GIVEN RECORDS section start

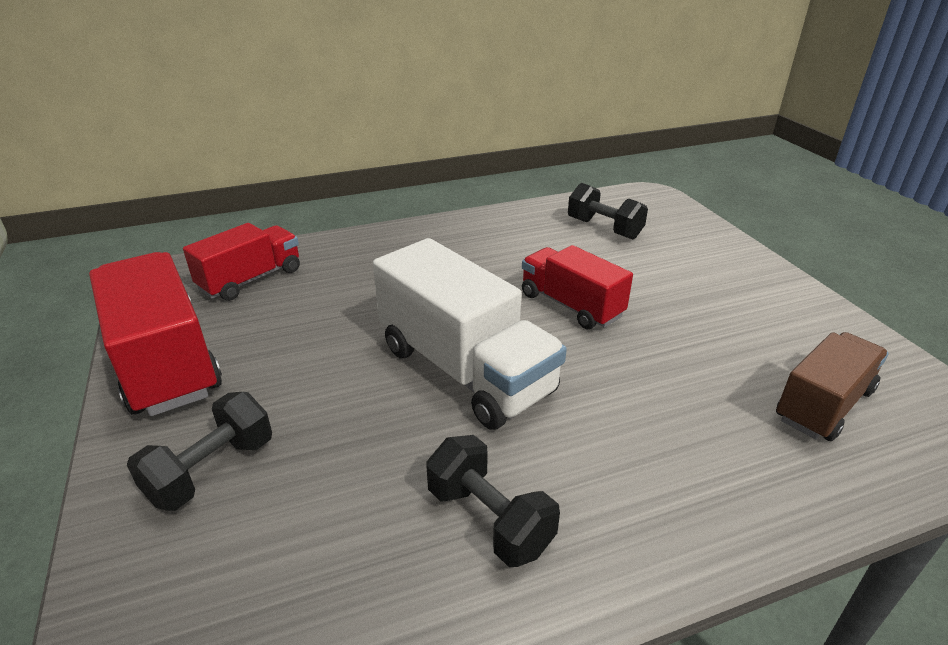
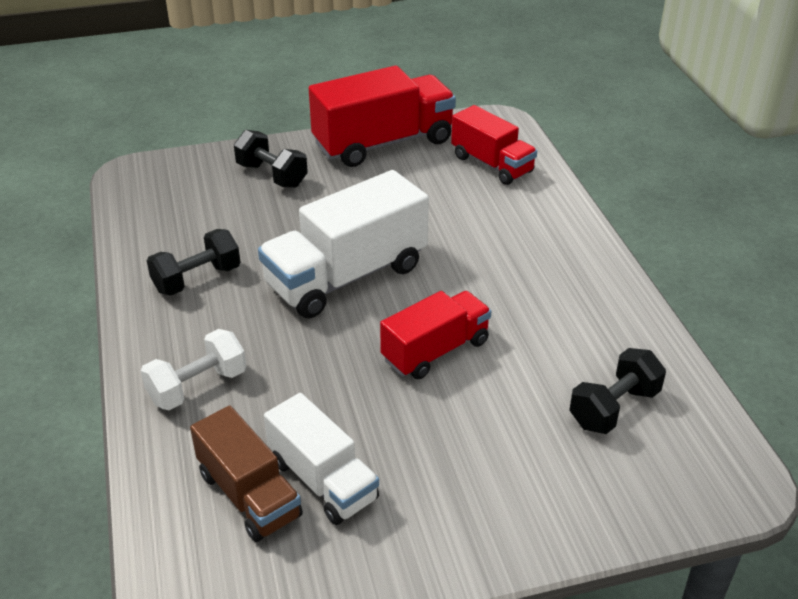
camera: 95 degrees right, 5 degrees up
(703, 475) = (197, 387): none -> white dumbbell
(769, 359) = (323, 480): none -> white truck

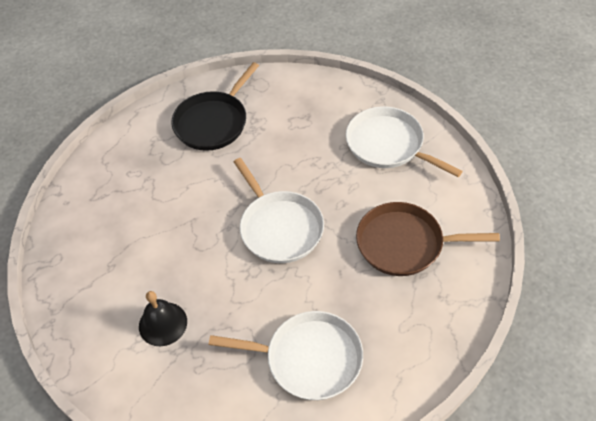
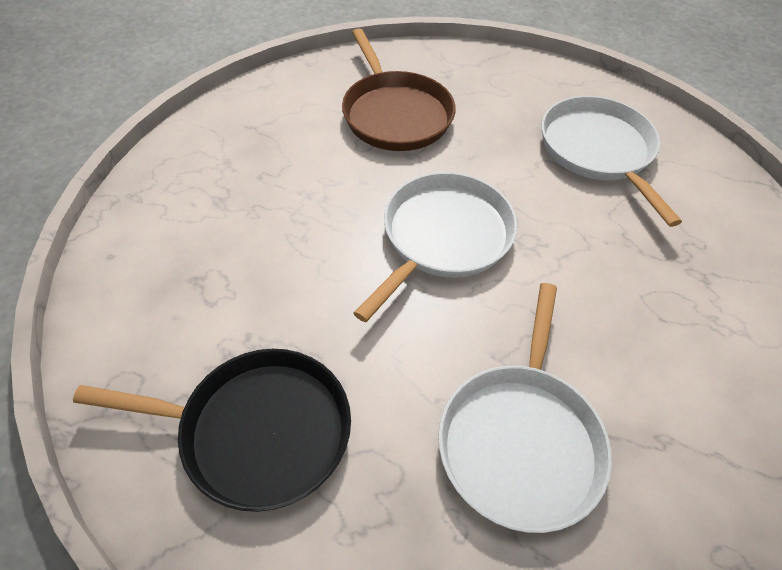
camera: 120 degrees left, 0 degrees up
(163, 323) = (683, 311): black bell -> none
(388, 145) = (231, 165): white pan -> white pan (520, 440)

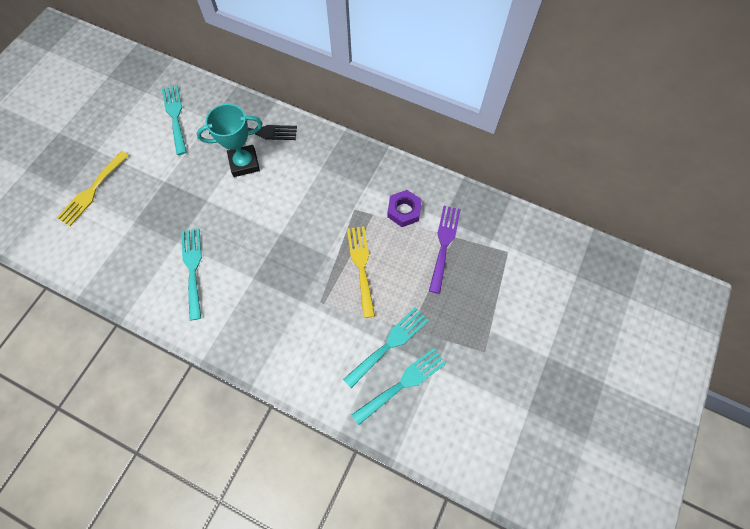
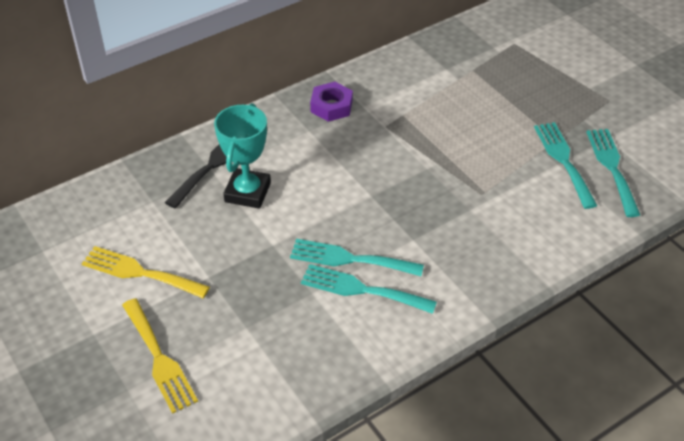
camera: 60 degrees left, 20 degrees down
(175, 116) = (114, 233): turquoise fork -> turquoise fork (349, 259)
(361, 266) = (459, 147): yellow fork -> yellow fork (139, 272)
(404, 211) = (416, 91): purple nut -> purple nut (331, 106)
(444, 244) = (476, 79): purple fork -> none

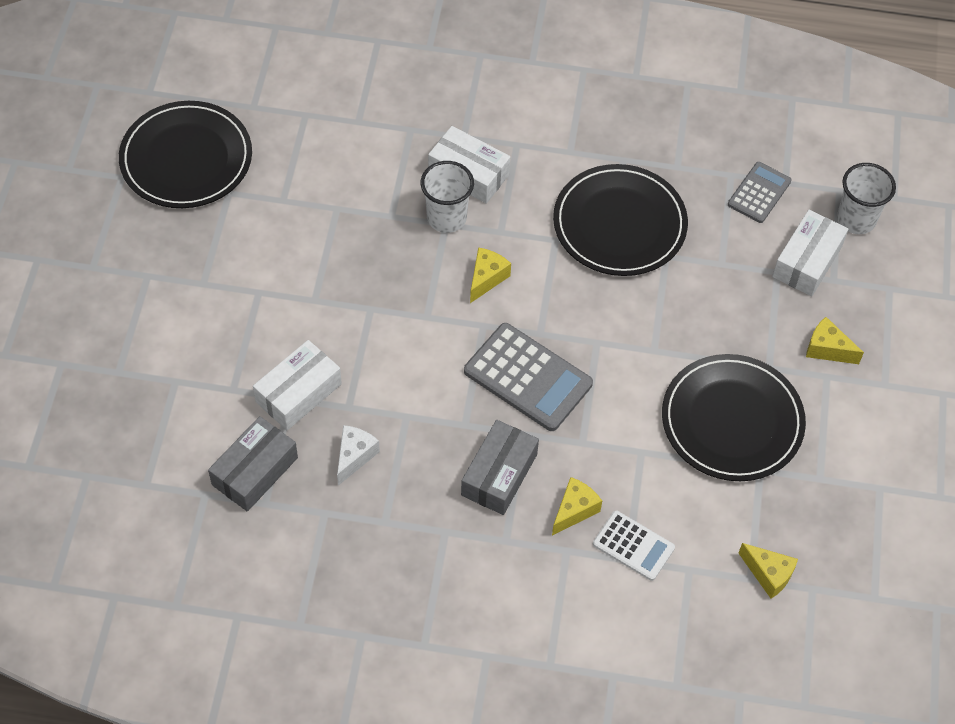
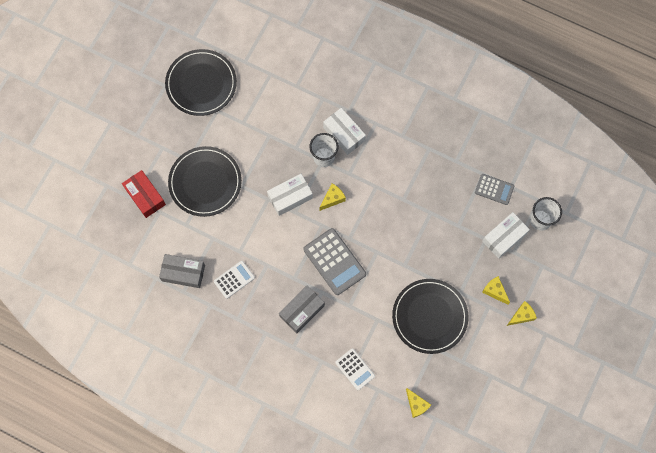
camera: 20 degrees right, 15 degrees up
(140, 363) = (145, 196): none -> red box
(255, 471) = (183, 273): grey box -> grey box turned 45 degrees clockwise
(298, 393) = (217, 236): white box -> white box (290, 197)
(354, 456) = (234, 279): white cheese -> white calculator
(574, 510) = (332, 341): yellow cheese -> yellow cheese (521, 316)
(619, 224) = (413, 186): black plate -> black plate (205, 182)
(759, 193) = (494, 189): grey calculator -> grey calculator turned 60 degrees clockwise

GIVEN RECORDS section end

(THE TASK) For the string "calculator", go through the entries above and copy each line where it occurs.

(ANSWER TO THIS PROBLEM)
(354, 456) = (234, 279): white cheese -> white calculator
(759, 193) = (494, 189): grey calculator -> grey calculator turned 60 degrees clockwise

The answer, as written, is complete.